══ MATERIAL SUPPLIED

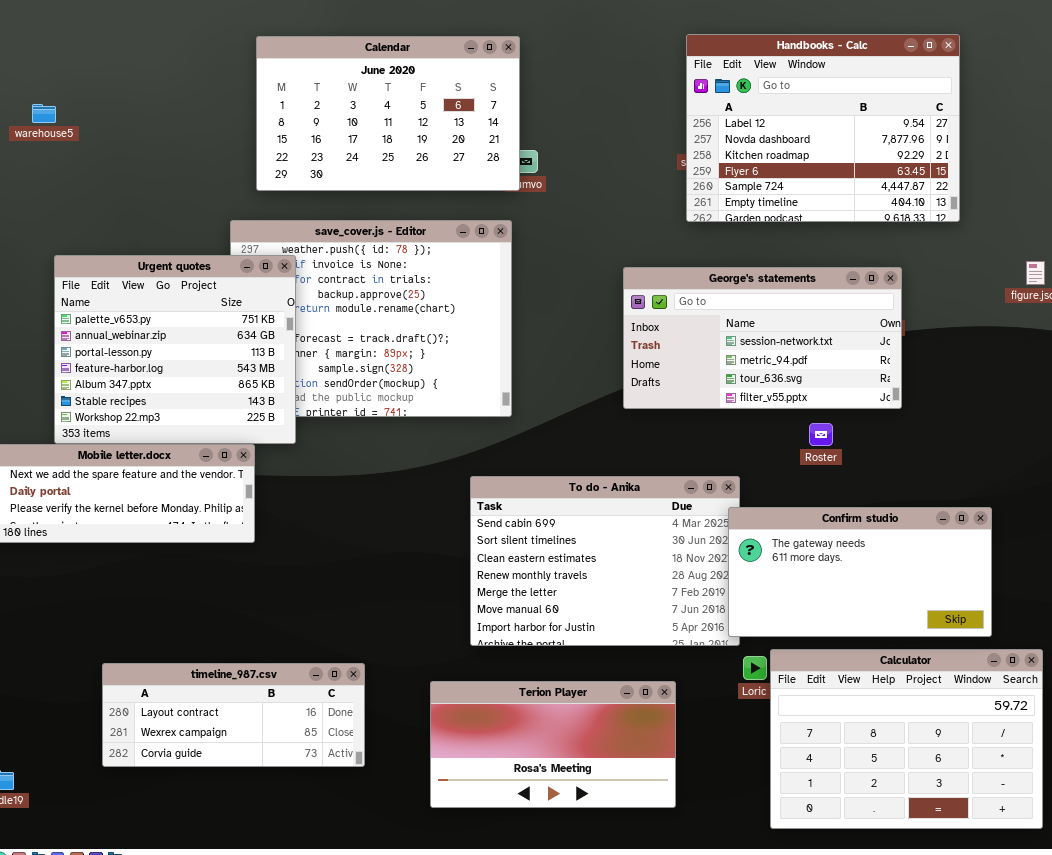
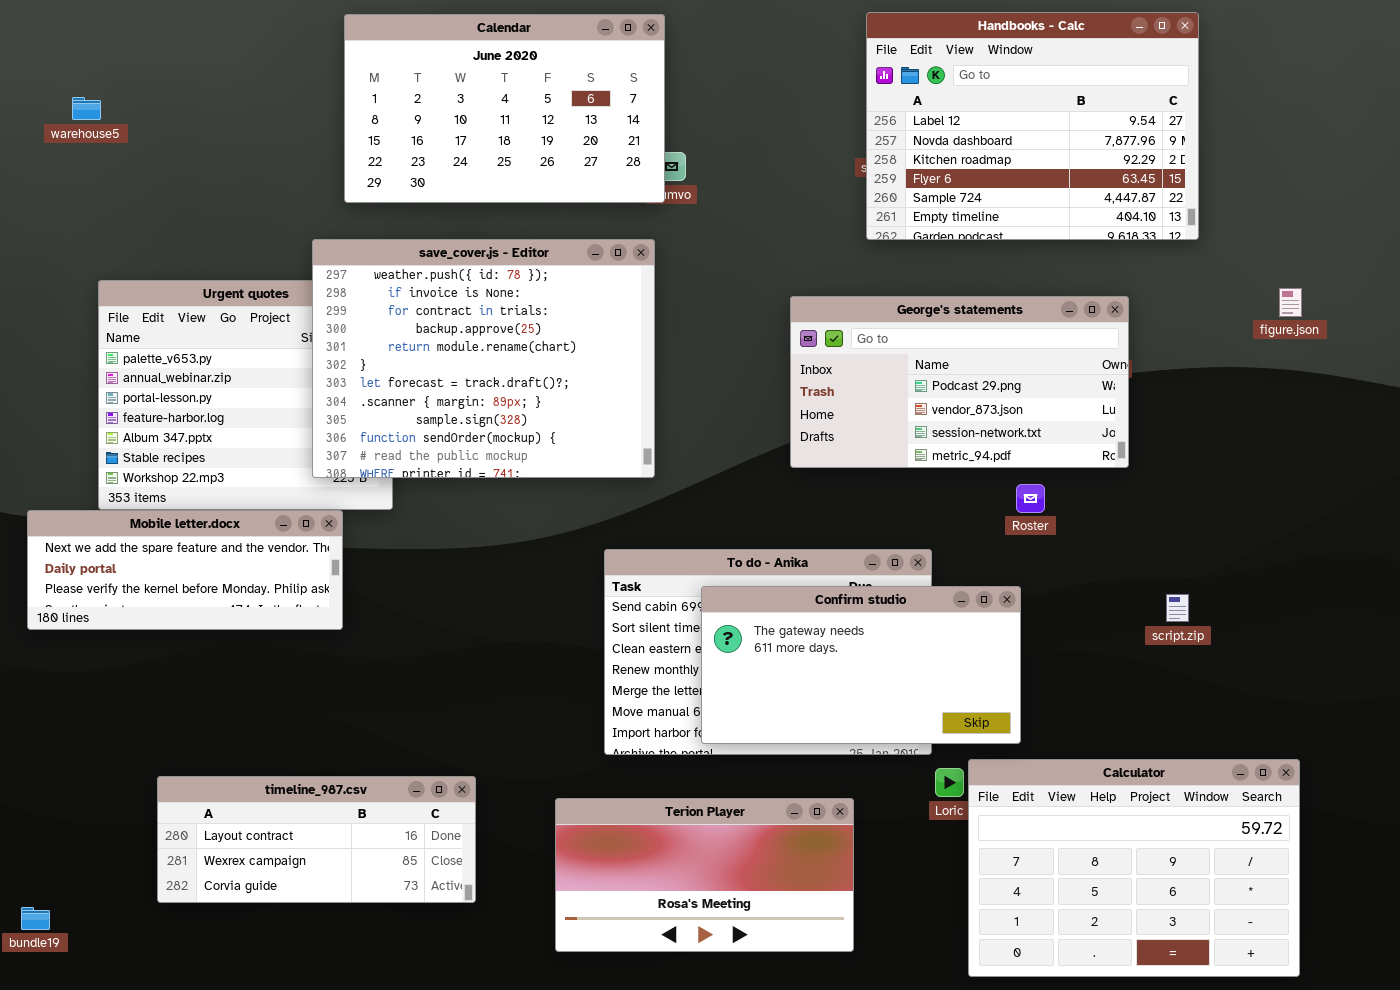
save_cover.js - Editor: [230,220,512,417] -> [312,239,655,478], raised
George's statements: [623,267,902,409] -> [790,296,1129,468], scrolled up 2 rows
Confirm studio: [728,507,992,637] -> [701,586,1021,744], moved

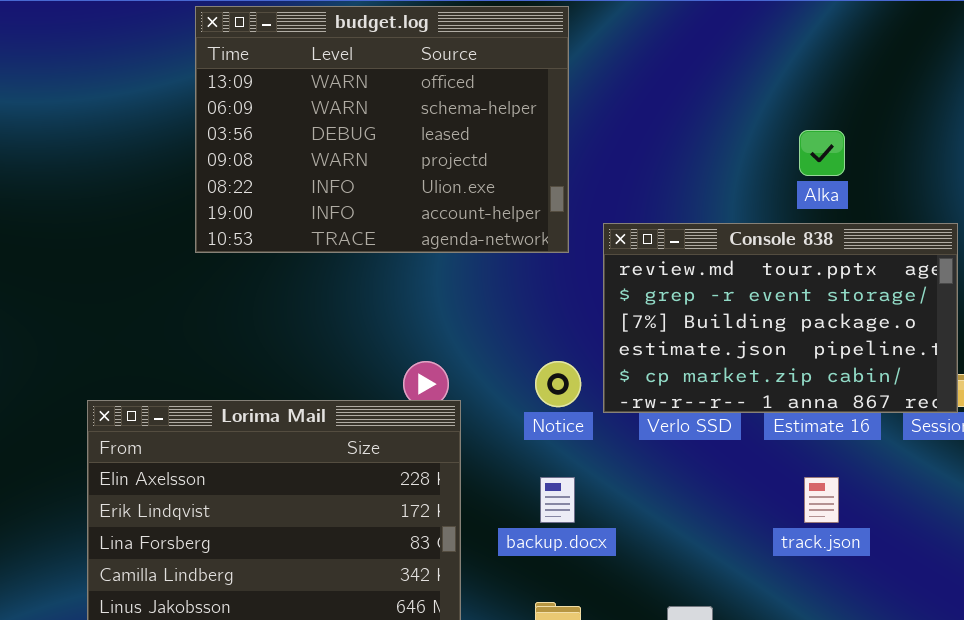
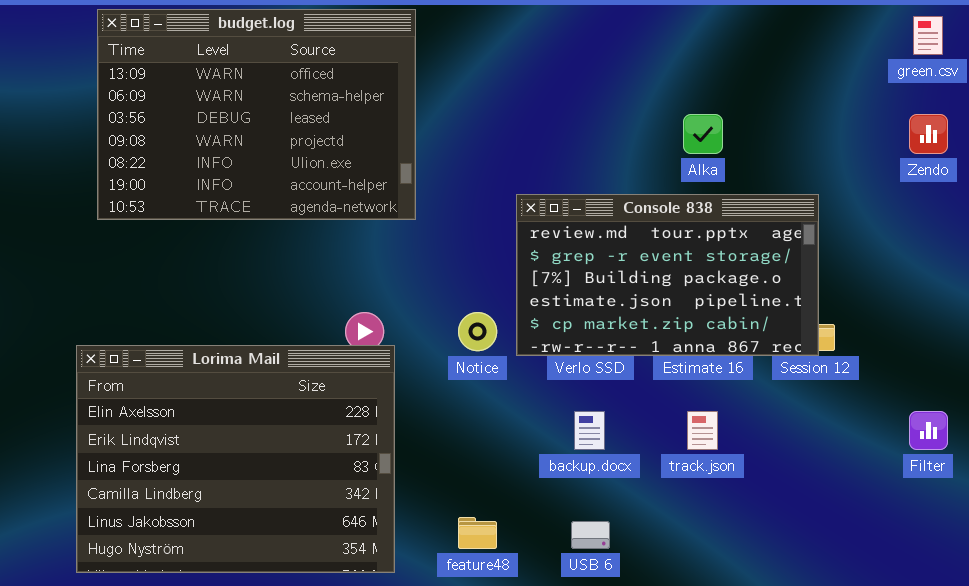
budget.log: [195,6,569,253] -> [97,9,416,220], moved
backup.docx: [540,477,575,523] -> [574,411,605,450], moved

════

Take from the entries every line that has the string "moved".

RESULT OF THE EXERCISE:
Confirm studio: [728,507,992,637] -> [701,586,1021,744], moved
budget.log: [195,6,569,253] -> [97,9,416,220], moved
backup.docx: [540,477,575,523] -> [574,411,605,450], moved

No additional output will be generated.